[The records Boundary: Start]
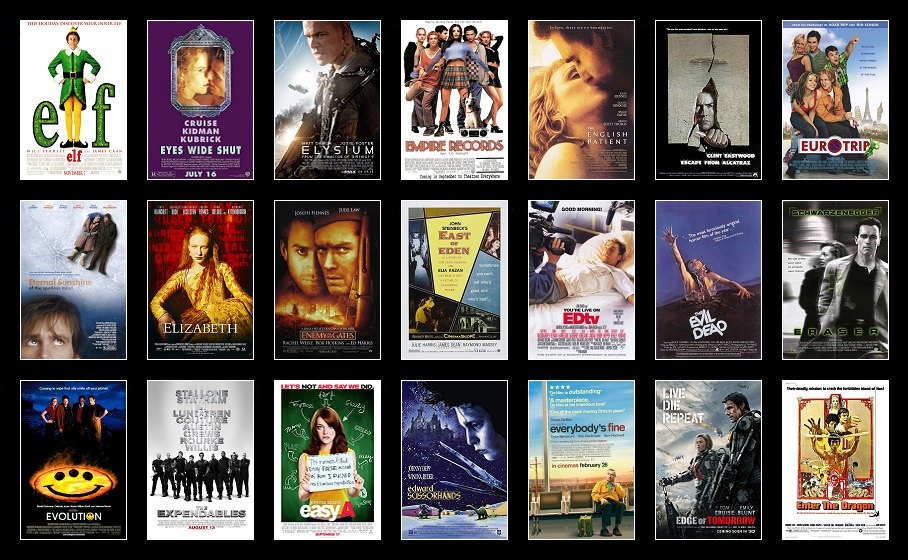
The width and height of the screenshot is (908, 560). Identify the location of posters in the center row. (65, 273), (198, 279), (316, 280), (445, 281), (576, 287), (689, 288), (807, 300).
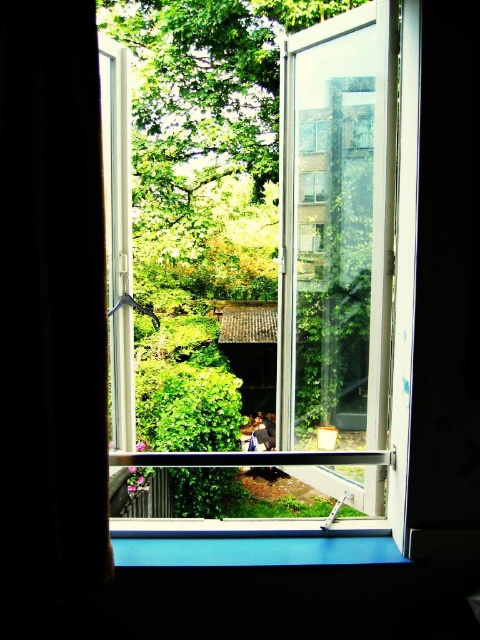
You are standing in the room looking through the open window. There is a point marked at coordinates (51, 324). What object is this point located on?

The point at (51, 324) is located on the black fabric curtain at left.

You are standing in the room and want to see the green leafy tree at center outside through the clear glass window at center. Can you see the tree clearly through the window?

The clear glass window at center is further to the viewer than green leafy tree at center, so the tree is behind the window, making it possible to see the tree clearly through the window.

You are an interior designer assessing the room layout. You need to determine if the clear glass window at center can accommodate a large decorative item that requires a space wider than the green leafy tree at center. Based on the scene, is this possible?

The clear glass window at center has a lesser width compared to the green leafy tree at center, so it cannot accommodate a decorative item requiring a space wider than the tree.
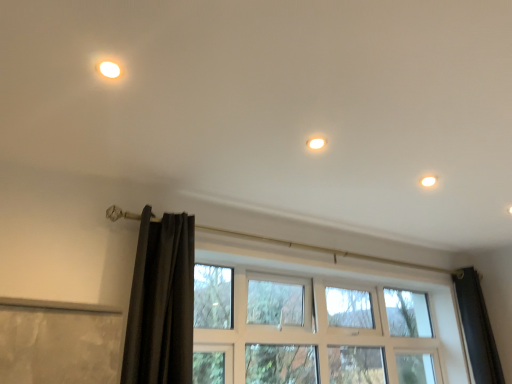
Question: Would you say clear glass window at center contains white glossy light fixture at upper right?

Choices:
 (A) yes
 (B) no

Answer: (B)

Question: Is clear glass window at center with white glossy light fixture at upper right?

Choices:
 (A) yes
 (B) no

Answer: (B)

Question: From a real-world perspective, is clear glass window at center located higher than white glossy light fixture at upper right?

Choices:
 (A) no
 (B) yes

Answer: (A)

Question: Considering the relative sizes of clear glass window at center and white glossy light fixture at upper right in the image provided, is clear glass window at center taller than white glossy light fixture at upper right?

Choices:
 (A) no
 (B) yes

Answer: (B)

Question: Is clear glass window at center to the left of white glossy light fixture at upper right from the viewer's perspective?

Choices:
 (A) yes
 (B) no

Answer: (A)

Question: Does clear glass window at center have a smaller size compared to white glossy light fixture at upper right?

Choices:
 (A) no
 (B) yes

Answer: (A)

Question: Can you confirm if white glossy light fixture at upper right is taller than matte white light at upper left?

Choices:
 (A) no
 (B) yes

Answer: (B)

Question: Could you tell me if white glossy light fixture at upper right is facing matte white light at upper left?

Choices:
 (A) yes
 (B) no

Answer: (B)

Question: Does white glossy light fixture at upper right have a larger size compared to matte white light at upper left?

Choices:
 (A) yes
 (B) no

Answer: (B)

Question: Is the position of white glossy light fixture at upper right less distant than that of matte white light at upper left?

Choices:
 (A) no
 (B) yes

Answer: (A)

Question: From the image's perspective, is white glossy light fixture at upper right under matte white light at upper left?

Choices:
 (A) no
 (B) yes

Answer: (B)

Question: From the image's perspective, does white glossy light fixture at upper right appear higher than matte white light at upper left?

Choices:
 (A) no
 (B) yes

Answer: (A)

Question: From a real-world perspective, does black velvet curtain at left stand above matte white light at upper left?

Choices:
 (A) yes
 (B) no

Answer: (B)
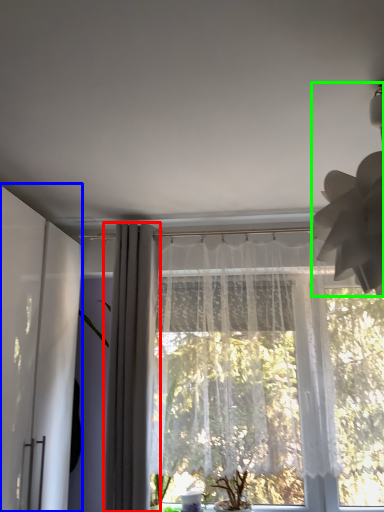
Question: Based on their relative distances, which object is farther from curtain (highlighted by a red box)? Choose from screen door (highlighted by a blue box) and lamp (highlighted by a green box).

Choices:
 (A) screen door
 (B) lamp

Answer: (B)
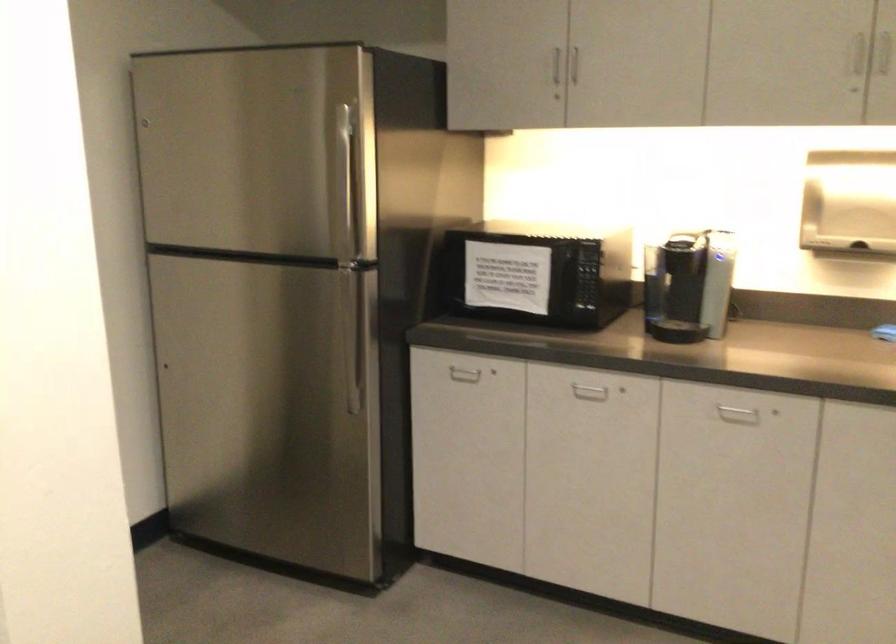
[The records Boundary: End]
## Directions for this task
Rewrite the listing above, changing "white glossy light fixture" to "white glossy lamp" everywhere and leaving everything else as it is. Leave out the picture lines.

## Solution
The width and height of the screenshot is (908, 560). Identify the location of posters in the center row. (65, 273), (198, 279), (316, 280), (445, 281), (576, 287), (689, 288), (807, 300).
You are standing in the room looking through the open window. There is a point marked at coordinates (51, 324). What object is this point located on?

The point at (51, 324) is located on the black fabric curtain at left.

You are standing in the room and want to see the green leafy tree at center outside through the clear glass window at center. Can you see the tree clearly through the window?

The clear glass window at center is further to the viewer than green leafy tree at center, so the tree is behind the window, making it possible to see the tree clearly through the window.

You are an interior designer assessing the room layout. You need to determine if the clear glass window at center can accommodate a large decorative item that requires a space wider than the green leafy tree at center. Based on the scene, is this possible?

The clear glass window at center has a lesser width compared to the green leafy tree at center, so it cannot accommodate a decorative item requiring a space wider than the tree.
Question: Would you say clear glass window at center contains white glossy lamp at upper right?

Choices:
 (A) yes
 (B) no

Answer: (B)

Question: Is clear glass window at center with white glossy lamp at upper right?

Choices:
 (A) yes
 (B) no

Answer: (B)

Question: From a real-world perspective, is clear glass window at center located higher than white glossy lamp at upper right?

Choices:
 (A) no
 (B) yes

Answer: (A)

Question: Considering the relative sizes of clear glass window at center and white glossy lamp at upper right in the image provided, is clear glass window at center taller than white glossy lamp at upper right?

Choices:
 (A) no
 (B) yes

Answer: (B)

Question: Is clear glass window at center to the left of white glossy lamp at upper right from the viewer's perspective?

Choices:
 (A) yes
 (B) no

Answer: (A)

Question: Does clear glass window at center have a smaller size compared to white glossy lamp at upper right?

Choices:
 (A) no
 (B) yes

Answer: (A)

Question: Can you confirm if white glossy lamp at upper right is taller than matte white light at upper left?

Choices:
 (A) no
 (B) yes

Answer: (B)

Question: Could you tell me if white glossy lamp at upper right is facing matte white light at upper left?

Choices:
 (A) yes
 (B) no

Answer: (B)

Question: Does white glossy lamp at upper right have a larger size compared to matte white light at upper left?

Choices:
 (A) yes
 (B) no

Answer: (B)

Question: Is the position of white glossy lamp at upper right less distant than that of matte white light at upper left?

Choices:
 (A) no
 (B) yes

Answer: (A)

Question: From the image's perspective, is white glossy lamp at upper right under matte white light at upper left?

Choices:
 (A) no
 (B) yes

Answer: (B)

Question: From the image's perspective, does white glossy lamp at upper right appear higher than matte white light at upper left?

Choices:
 (A) no
 (B) yes

Answer: (A)

Question: From a real-world perspective, does black velvet curtain at left stand above matte white light at upper left?

Choices:
 (A) yes
 (B) no

Answer: (B)
Question: Based on their relative distances, which object is farther from curtain (highlighted by a red box)? Choose from screen door (highlighted by a blue box) and lamp (highlighted by a green box).

Choices:
 (A) screen door
 (B) lamp

Answer: (B)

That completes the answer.